*Aim of the exercise*: Your answer should consist only of the line with "(233, 151) = (177, 341): turquoise" and the lines after it, reproduced exactly through the end of the entries below.

*Stored items*:
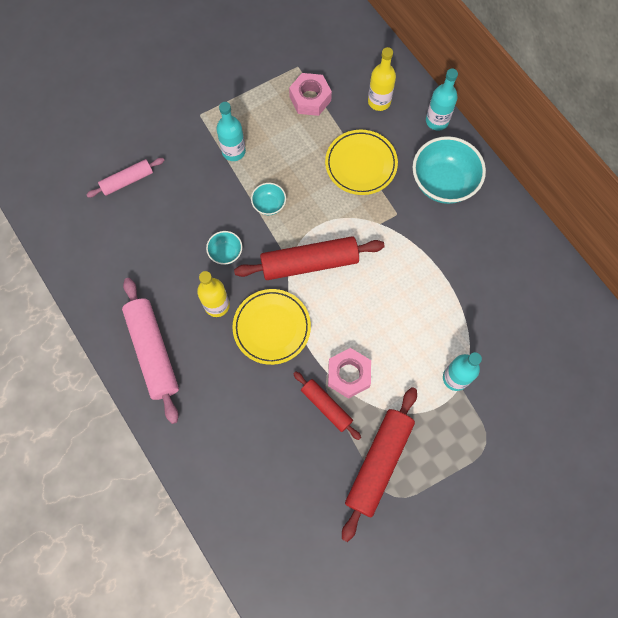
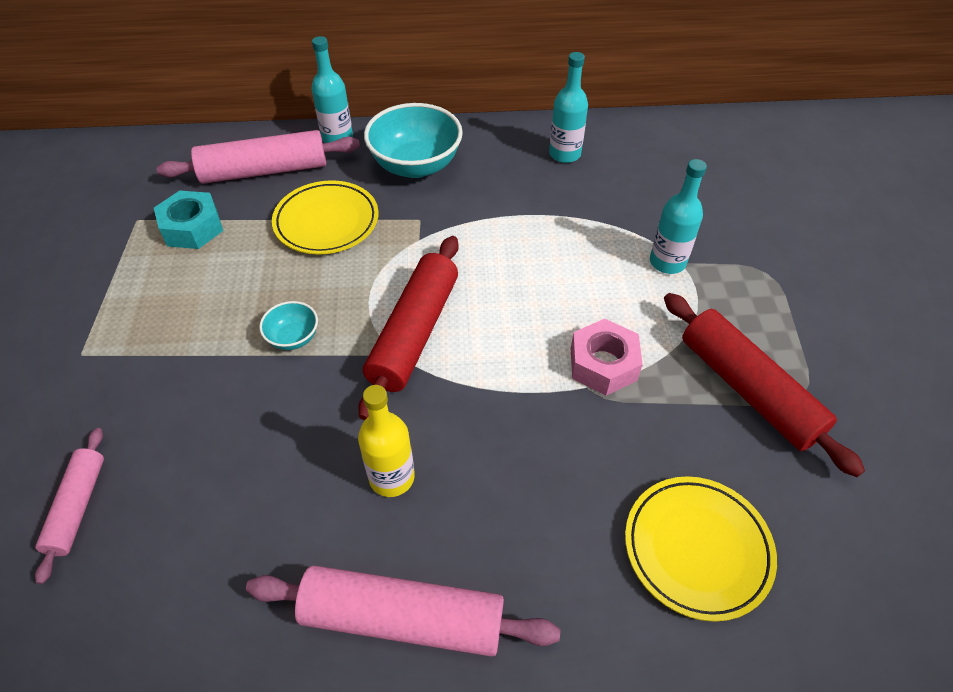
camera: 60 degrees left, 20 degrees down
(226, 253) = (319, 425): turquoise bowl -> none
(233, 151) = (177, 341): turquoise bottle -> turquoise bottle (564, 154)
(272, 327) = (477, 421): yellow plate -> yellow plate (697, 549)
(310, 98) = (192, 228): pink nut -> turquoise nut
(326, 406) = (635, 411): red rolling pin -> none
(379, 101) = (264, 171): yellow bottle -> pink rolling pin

*Solution for this problem*:
(233, 151) = (177, 341): turquoise bottle -> turquoise bottle (564, 154)
(272, 327) = (477, 421): yellow plate -> yellow plate (697, 549)
(310, 98) = (192, 228): pink nut -> turquoise nut
(326, 406) = (635, 411): red rolling pin -> none
(379, 101) = (264, 171): yellow bottle -> pink rolling pin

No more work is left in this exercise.